● THE DATA:
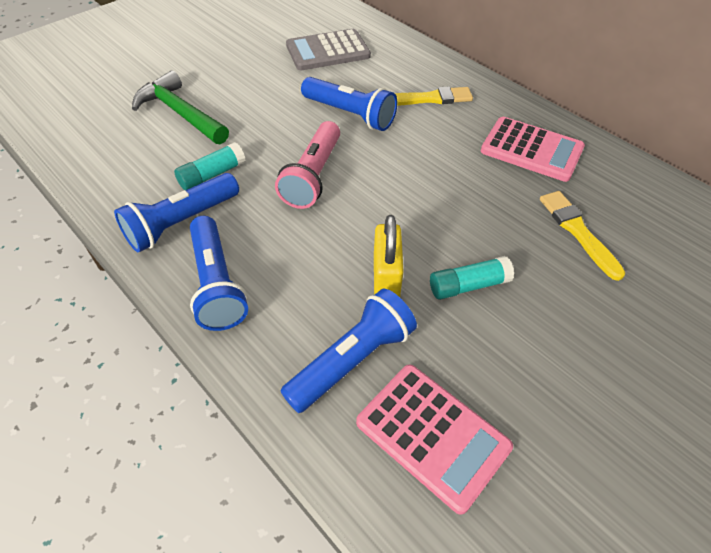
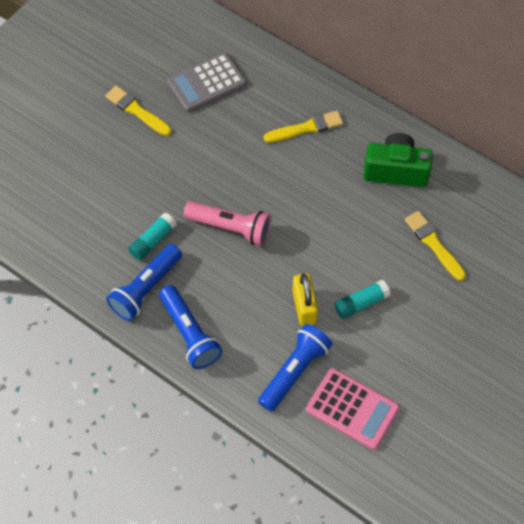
camera: 10 degrees left, 10 degrees up
green hammer [132,71,229,144] -> none
pink flashlight [275,121,340,209] -> pink flashlight turned 75 degrees counterclockwise [184,201,271,246]
blue flashlight [301,77,397,131] -> none
pink calculator [481,117,585,182] -> green camera [363,133,433,187]
none -> yellow brush [105,86,171,136]

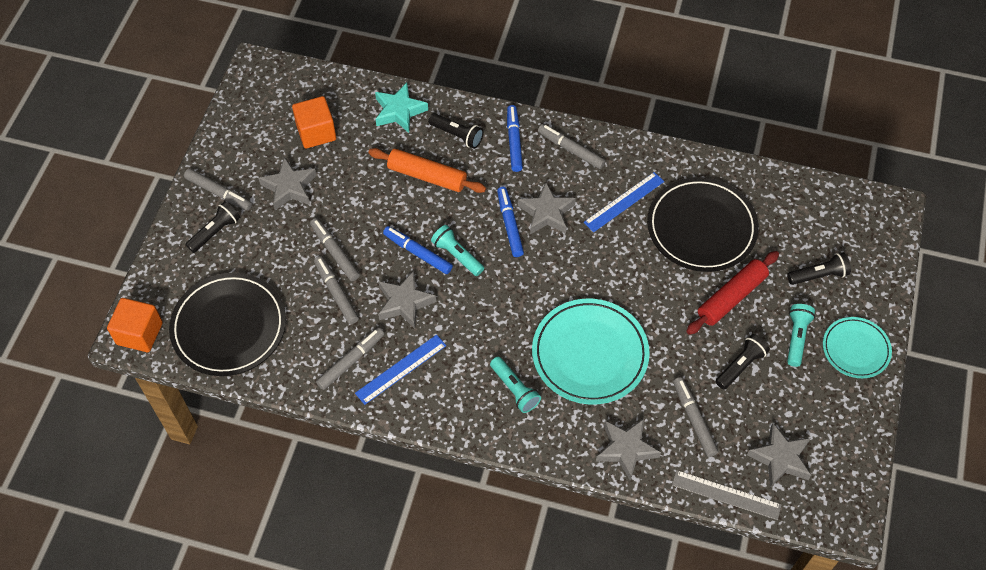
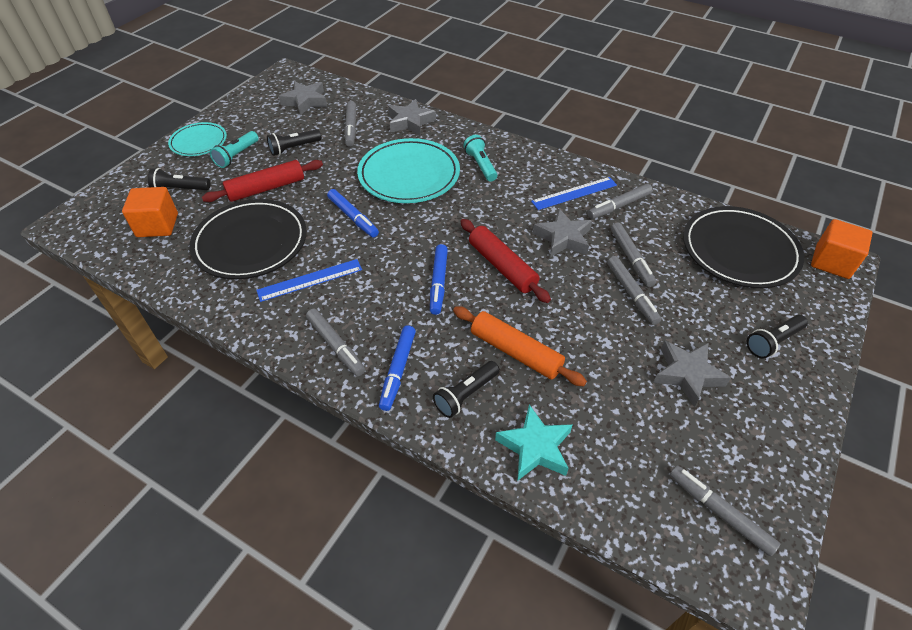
camera: 165 degrees left, 10 degrees down
grey marker [184,169,252,210] -> grey marker moved to [670,466,780,556]
orange cube [292,96,336,148] -> orange cube moved to [122,187,178,237]
blue marker [383,226,453,274] -> blue marker moved to [327,189,379,237]
black flashlight [428,113,484,149] -> black flashlight turned 90 degrees counterclockwise [433,361,500,418]
turquoise flashlight [431,225,484,276] -> red rolling pin [460,219,551,303]
grey star [518,182,576,234] -> none
grey ruler [672,470,782,520] -> none

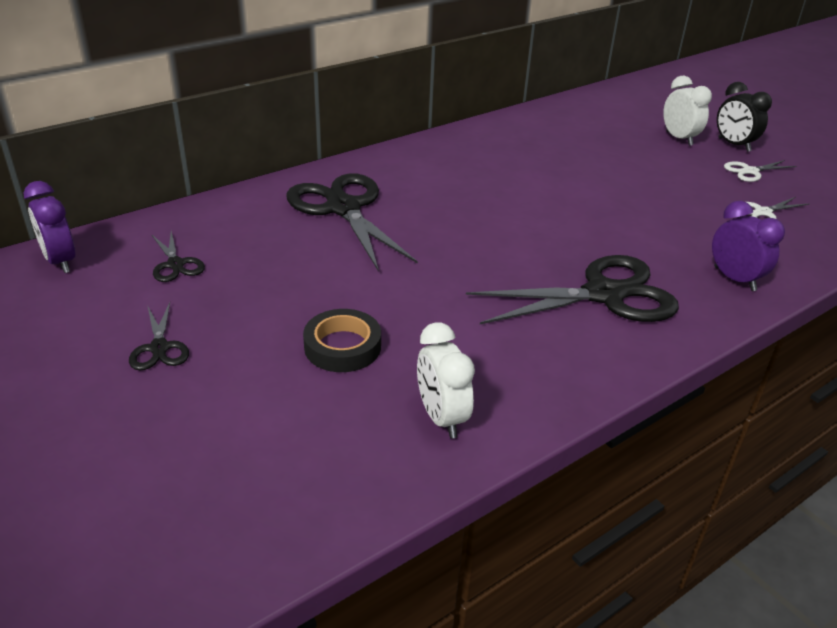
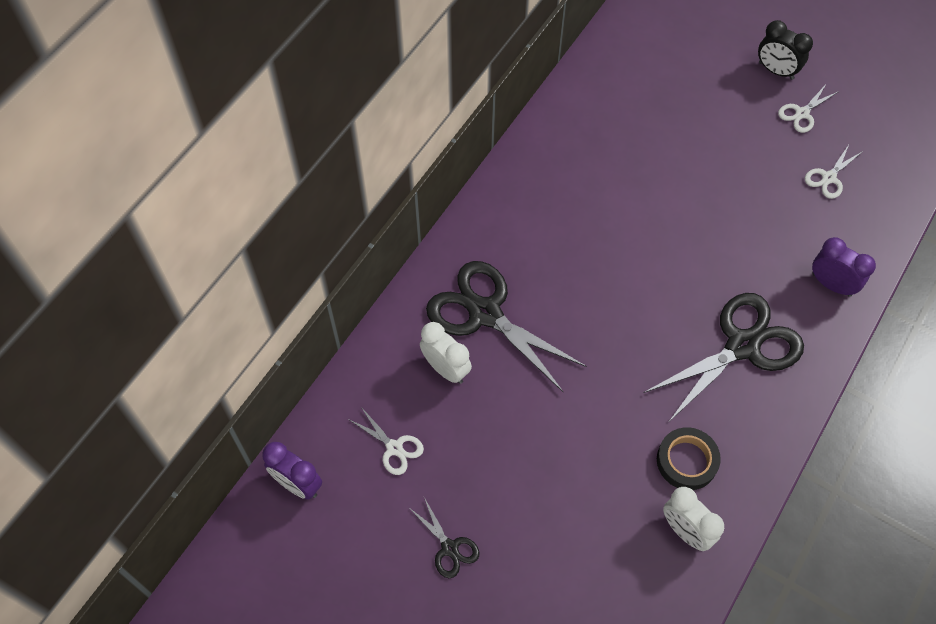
camera: 20 degrees left, 25 degrees up
black scissors [152,231,205,282] -> white scissors [348,407,424,475]
black tape [303,309,381,372] -> black tape moved to [657,427,721,490]
white clock [663,76,712,146] -> white clock moved to [420,322,472,384]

● REQUIRED ACTION:
Every line of the entries above that holds "left" should be copied out.

● WRITTEN SOLUTION:
camera: 10 degrees left, 10 degrees up
camera: 165 degrees left, 10 degrees down
camera: 20 degrees left, 25 degrees up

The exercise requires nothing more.